* Exercise inputs *
*** Block opens ***

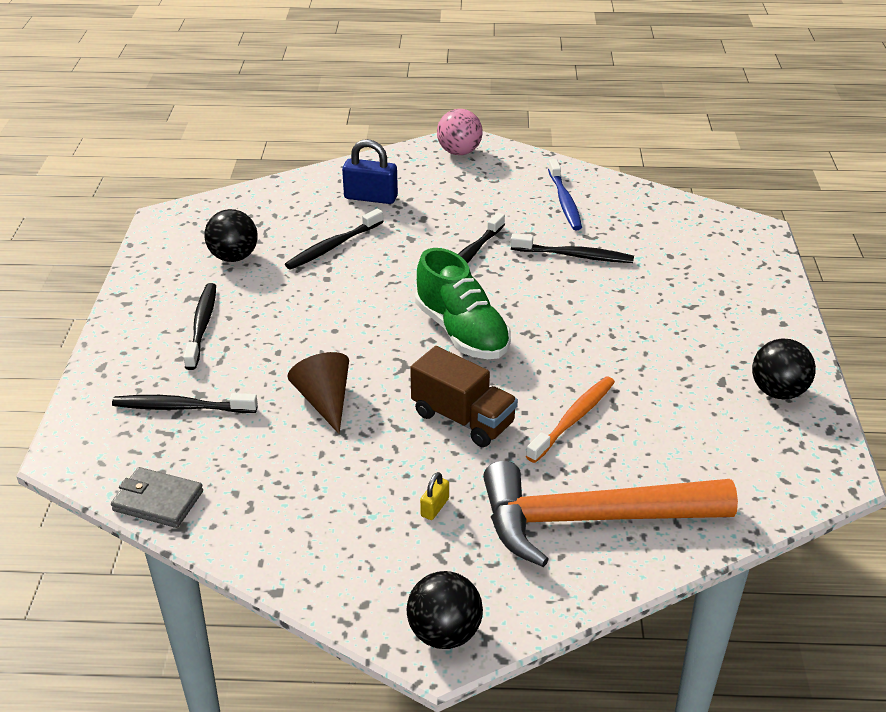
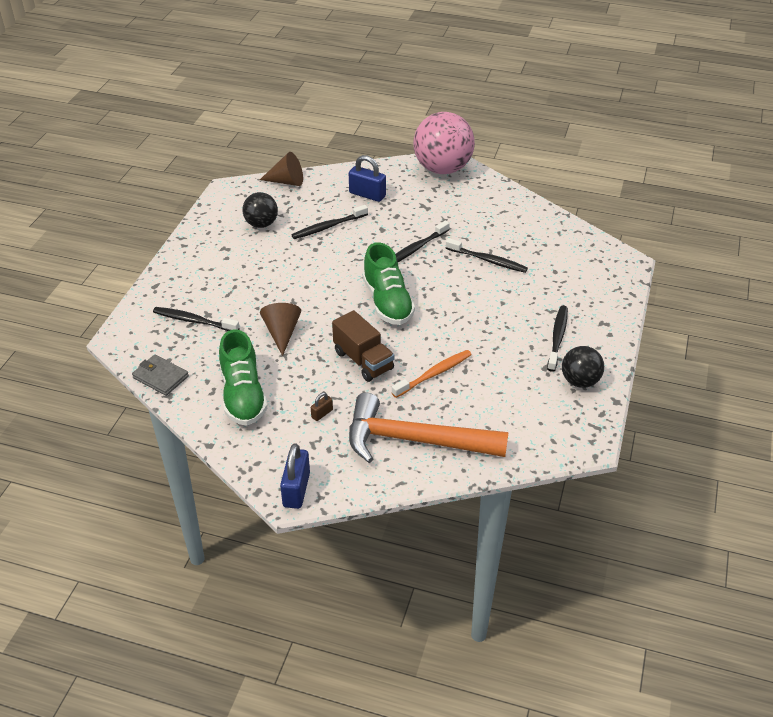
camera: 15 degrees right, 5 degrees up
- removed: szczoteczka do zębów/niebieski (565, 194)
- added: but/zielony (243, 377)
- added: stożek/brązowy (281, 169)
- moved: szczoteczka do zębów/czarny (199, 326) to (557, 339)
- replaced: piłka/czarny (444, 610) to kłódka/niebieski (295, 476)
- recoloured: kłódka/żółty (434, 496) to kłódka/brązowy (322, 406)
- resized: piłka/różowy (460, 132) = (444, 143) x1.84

*** Block closes ***

* Activity *
Say how many lines of the material hold the string "kłódka". Nothing else should be written.

* Solution to the problem *
2